**EXERCISE OBJECTIVE**: Pick out each line in the entries that contains the string "override" and copy those lines in full.

=-=-=

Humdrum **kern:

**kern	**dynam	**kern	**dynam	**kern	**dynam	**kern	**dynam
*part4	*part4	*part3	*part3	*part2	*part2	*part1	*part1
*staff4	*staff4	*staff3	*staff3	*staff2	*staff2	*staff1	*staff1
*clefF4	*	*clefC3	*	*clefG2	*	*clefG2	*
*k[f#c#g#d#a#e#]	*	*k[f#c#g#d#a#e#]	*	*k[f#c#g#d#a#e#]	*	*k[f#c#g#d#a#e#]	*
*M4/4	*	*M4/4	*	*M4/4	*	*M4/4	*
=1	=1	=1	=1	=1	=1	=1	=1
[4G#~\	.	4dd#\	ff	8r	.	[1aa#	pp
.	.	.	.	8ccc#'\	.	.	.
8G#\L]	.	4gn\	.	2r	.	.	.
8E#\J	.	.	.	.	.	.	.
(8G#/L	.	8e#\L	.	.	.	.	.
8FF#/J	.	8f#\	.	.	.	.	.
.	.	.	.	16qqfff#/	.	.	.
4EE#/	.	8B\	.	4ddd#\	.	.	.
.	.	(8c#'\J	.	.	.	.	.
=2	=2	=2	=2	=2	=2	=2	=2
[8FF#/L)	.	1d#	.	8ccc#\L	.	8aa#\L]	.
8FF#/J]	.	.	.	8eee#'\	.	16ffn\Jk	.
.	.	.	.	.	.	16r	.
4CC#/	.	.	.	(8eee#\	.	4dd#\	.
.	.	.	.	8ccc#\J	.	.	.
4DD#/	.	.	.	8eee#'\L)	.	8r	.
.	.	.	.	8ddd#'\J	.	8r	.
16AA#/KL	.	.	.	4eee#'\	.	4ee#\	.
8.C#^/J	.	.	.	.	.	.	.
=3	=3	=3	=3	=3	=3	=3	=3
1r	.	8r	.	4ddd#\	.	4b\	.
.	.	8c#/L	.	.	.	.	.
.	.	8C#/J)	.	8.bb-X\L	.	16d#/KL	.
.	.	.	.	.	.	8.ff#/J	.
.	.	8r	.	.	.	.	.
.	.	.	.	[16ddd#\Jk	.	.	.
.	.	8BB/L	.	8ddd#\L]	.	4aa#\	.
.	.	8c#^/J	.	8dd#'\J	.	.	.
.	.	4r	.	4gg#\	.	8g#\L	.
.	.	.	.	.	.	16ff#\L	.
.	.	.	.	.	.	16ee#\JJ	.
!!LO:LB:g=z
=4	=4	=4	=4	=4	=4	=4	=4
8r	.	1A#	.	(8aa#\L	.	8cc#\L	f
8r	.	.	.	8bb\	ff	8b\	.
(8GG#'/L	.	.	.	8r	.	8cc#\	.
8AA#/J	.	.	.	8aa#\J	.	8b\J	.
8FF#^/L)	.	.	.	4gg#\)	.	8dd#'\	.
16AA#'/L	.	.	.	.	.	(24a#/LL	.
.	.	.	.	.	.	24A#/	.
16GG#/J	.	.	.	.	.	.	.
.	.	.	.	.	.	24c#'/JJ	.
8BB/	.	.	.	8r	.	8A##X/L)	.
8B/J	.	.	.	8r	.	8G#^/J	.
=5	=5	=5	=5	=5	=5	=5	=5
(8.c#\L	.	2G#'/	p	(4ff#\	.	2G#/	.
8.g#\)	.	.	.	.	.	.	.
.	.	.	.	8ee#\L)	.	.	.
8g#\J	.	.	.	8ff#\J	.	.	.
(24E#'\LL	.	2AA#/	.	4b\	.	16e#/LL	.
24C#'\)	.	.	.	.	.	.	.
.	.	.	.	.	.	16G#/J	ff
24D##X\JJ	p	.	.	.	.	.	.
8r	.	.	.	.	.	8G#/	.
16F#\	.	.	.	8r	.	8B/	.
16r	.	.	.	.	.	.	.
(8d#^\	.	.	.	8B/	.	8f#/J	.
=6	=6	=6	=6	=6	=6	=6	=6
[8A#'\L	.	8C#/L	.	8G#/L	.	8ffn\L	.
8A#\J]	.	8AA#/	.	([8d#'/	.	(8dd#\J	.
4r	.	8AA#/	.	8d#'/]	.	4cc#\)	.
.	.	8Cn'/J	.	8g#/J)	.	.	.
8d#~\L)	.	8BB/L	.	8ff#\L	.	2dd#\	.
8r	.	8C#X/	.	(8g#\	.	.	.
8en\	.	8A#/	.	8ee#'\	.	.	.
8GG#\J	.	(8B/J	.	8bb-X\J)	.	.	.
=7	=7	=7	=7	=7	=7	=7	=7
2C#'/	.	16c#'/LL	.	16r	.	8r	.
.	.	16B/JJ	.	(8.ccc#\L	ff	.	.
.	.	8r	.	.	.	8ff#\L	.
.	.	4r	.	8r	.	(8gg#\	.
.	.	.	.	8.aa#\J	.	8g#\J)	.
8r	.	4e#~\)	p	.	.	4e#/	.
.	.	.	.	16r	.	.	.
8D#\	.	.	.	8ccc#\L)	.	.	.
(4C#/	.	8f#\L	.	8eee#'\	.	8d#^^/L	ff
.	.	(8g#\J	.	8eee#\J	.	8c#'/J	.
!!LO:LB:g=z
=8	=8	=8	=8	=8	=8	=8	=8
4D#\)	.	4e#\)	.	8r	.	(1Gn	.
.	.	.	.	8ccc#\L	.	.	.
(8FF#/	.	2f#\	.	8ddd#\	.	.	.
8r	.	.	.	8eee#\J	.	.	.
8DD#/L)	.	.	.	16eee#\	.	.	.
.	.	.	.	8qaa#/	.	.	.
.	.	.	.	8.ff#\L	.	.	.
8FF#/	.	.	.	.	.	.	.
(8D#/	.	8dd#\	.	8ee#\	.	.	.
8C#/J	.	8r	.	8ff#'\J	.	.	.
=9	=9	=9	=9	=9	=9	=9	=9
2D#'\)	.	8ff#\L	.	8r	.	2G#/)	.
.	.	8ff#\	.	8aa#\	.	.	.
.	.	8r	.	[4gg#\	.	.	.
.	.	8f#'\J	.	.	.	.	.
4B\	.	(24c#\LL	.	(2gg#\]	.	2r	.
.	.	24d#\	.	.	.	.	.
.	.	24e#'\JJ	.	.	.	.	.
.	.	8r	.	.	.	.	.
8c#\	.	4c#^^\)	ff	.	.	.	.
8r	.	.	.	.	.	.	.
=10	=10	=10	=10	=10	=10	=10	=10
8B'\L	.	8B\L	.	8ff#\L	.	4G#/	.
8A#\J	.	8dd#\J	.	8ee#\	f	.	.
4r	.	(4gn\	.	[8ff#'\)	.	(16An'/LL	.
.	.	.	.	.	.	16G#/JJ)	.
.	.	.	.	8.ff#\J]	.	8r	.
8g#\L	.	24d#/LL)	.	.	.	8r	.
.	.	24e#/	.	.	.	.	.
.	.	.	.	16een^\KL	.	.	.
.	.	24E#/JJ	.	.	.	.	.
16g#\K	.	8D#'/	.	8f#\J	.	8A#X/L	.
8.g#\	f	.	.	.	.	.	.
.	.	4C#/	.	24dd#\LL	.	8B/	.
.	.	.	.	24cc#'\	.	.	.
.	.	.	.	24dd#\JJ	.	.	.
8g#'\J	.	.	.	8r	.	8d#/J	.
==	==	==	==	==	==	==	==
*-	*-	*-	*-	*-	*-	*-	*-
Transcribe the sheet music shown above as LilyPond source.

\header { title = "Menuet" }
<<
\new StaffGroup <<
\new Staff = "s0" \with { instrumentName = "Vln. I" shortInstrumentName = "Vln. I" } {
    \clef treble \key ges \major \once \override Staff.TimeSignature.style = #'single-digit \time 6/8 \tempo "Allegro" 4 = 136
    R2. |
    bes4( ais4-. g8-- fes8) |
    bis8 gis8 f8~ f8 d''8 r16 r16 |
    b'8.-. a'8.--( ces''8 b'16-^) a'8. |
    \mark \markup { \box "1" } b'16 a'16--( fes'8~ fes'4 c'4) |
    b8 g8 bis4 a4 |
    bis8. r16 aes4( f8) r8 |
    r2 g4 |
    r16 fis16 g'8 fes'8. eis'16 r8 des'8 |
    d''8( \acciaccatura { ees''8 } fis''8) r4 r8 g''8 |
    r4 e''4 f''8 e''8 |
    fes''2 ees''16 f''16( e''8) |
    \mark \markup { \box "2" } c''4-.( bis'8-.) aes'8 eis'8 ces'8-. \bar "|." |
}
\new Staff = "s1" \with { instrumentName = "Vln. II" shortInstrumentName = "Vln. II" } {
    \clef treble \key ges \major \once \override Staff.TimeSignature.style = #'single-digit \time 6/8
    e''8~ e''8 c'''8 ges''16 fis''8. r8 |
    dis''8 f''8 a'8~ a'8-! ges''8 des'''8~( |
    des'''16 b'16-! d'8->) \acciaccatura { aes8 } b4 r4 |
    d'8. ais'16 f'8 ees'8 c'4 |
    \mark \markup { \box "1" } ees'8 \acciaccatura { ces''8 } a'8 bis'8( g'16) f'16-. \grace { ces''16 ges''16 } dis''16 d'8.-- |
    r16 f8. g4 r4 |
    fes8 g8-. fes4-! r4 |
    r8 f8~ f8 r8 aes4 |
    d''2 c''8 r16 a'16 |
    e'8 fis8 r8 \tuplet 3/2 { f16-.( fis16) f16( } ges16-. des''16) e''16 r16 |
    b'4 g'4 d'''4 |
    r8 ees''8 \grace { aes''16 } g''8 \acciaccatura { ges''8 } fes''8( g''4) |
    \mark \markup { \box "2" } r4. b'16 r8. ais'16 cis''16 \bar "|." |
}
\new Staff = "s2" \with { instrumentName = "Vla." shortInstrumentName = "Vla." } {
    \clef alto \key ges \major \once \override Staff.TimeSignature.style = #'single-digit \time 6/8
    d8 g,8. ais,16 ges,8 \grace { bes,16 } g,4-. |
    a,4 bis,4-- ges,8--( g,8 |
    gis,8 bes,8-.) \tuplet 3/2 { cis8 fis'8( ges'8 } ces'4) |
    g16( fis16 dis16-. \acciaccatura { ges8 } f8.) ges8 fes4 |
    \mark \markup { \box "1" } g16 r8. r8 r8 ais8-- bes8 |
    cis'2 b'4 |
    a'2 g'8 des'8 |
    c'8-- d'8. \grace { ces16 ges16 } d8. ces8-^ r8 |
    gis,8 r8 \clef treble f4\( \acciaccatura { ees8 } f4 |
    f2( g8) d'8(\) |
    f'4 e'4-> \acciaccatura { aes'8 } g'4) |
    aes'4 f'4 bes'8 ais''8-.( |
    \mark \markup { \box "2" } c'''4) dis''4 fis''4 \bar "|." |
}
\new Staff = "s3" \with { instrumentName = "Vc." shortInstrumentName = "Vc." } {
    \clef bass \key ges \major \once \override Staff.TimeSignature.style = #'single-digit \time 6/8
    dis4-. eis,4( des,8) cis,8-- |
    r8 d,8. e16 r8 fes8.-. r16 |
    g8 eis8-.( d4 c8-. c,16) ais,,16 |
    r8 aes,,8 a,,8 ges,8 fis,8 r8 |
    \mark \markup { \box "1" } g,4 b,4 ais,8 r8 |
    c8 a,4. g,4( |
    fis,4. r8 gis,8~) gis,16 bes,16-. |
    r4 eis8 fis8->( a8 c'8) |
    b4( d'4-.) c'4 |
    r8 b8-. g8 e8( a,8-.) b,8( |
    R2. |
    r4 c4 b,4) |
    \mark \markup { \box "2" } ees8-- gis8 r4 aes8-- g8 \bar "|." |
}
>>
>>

=-=-=

**COMPLETED TASK**:
    \clef treble \key ges \major \once \override Staff.TimeSignature.style = #'single-digit \time 6/8 \tempo "Allegro" 4 = 136
    \clef treble \key ges \major \once \override Staff.TimeSignature.style = #'single-digit \time 6/8
    \clef alto \key ges \major \once \override Staff.TimeSignature.style = #'single-digit \time 6/8
    \clef bass \key ges \major \once \override Staff.TimeSignature.style = #'single-digit \time 6/8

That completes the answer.